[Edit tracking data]
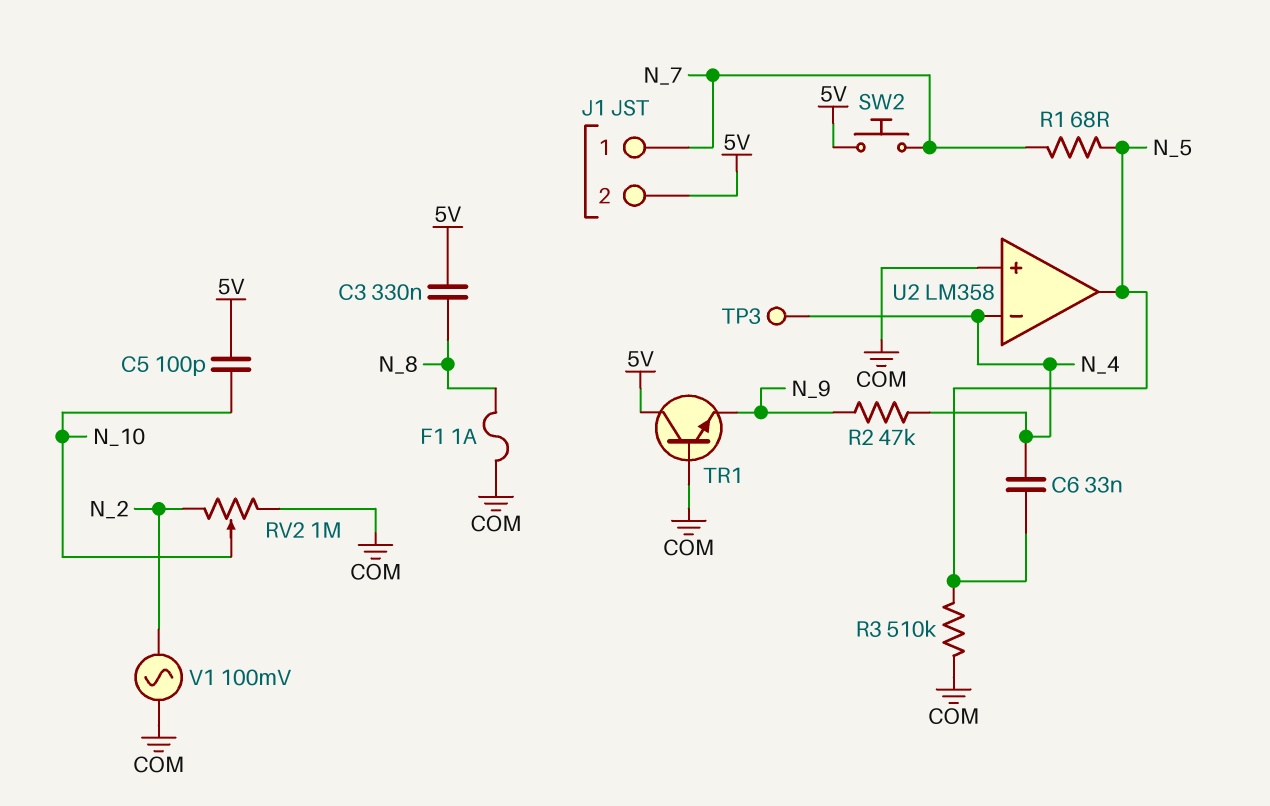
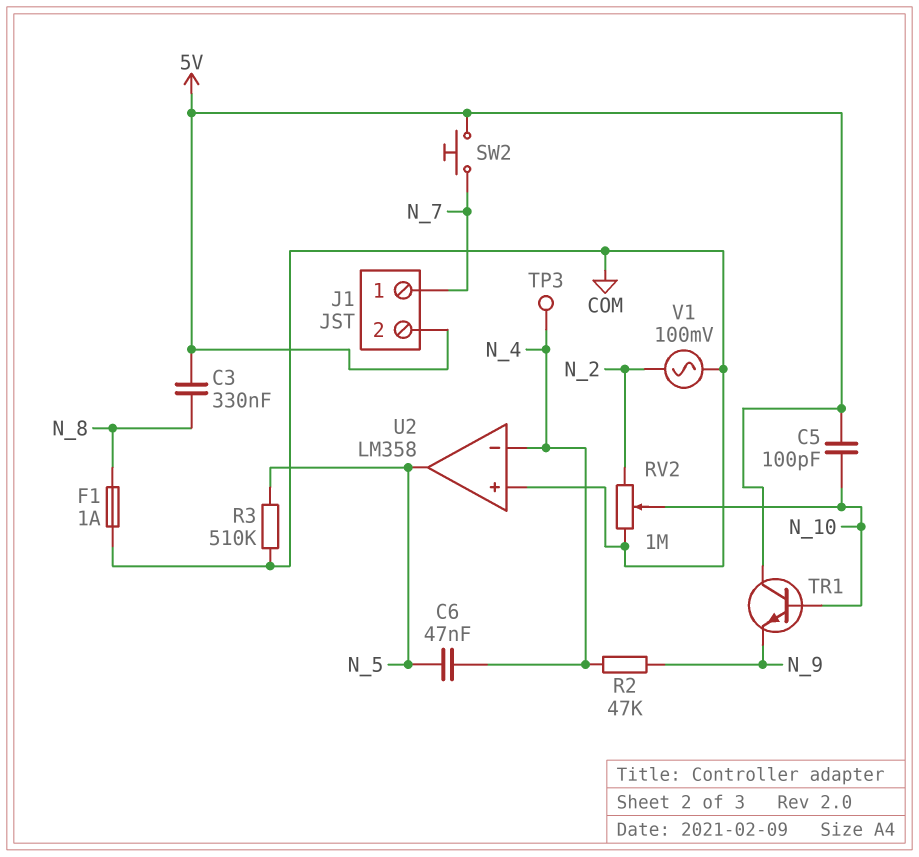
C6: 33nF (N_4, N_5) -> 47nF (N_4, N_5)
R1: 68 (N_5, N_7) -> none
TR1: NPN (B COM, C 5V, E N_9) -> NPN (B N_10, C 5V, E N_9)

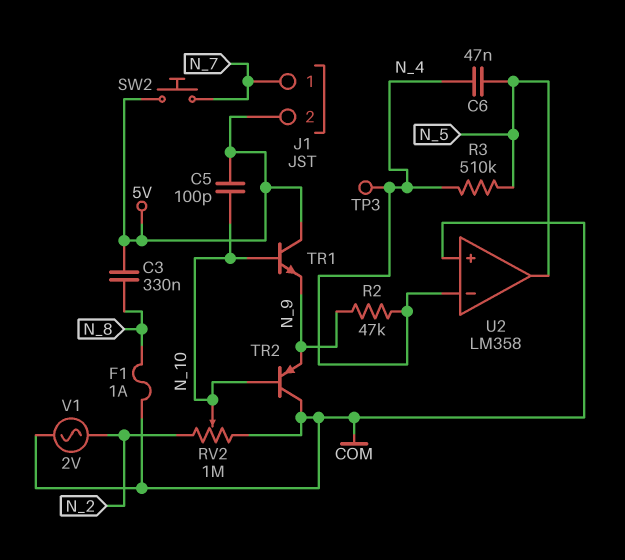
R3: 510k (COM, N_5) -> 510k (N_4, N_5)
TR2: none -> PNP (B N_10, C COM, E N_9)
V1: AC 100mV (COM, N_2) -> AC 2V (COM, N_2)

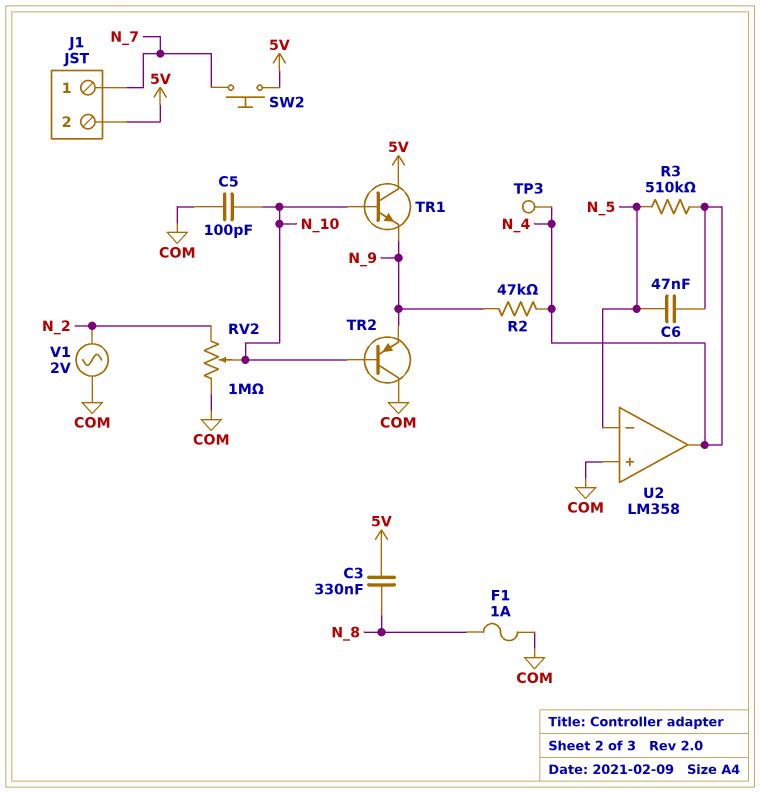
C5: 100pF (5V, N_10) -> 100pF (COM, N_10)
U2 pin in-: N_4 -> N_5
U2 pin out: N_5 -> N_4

* **Task prompt**:
Pictures stay out; reproduce every line of the records exactly.

* **Exercise answer**:
C6: 33nF (N_4, N_5) -> 47nF (N_4, N_5)
R1: 68 (N_5, N_7) -> none
TR1: NPN (B COM, C 5V, E N_9) -> NPN (B N_10, C 5V, E N_9)

R3: 510k (COM, N_5) -> 510k (N_4, N_5)
TR2: none -> PNP (B N_10, C COM, E N_9)
V1: AC 100mV (COM, N_2) -> AC 2V (COM, N_2)

C5: 100pF (5V, N_10) -> 100pF (COM, N_10)
U2 pin in-: N_4 -> N_5
U2 pin out: N_5 -> N_4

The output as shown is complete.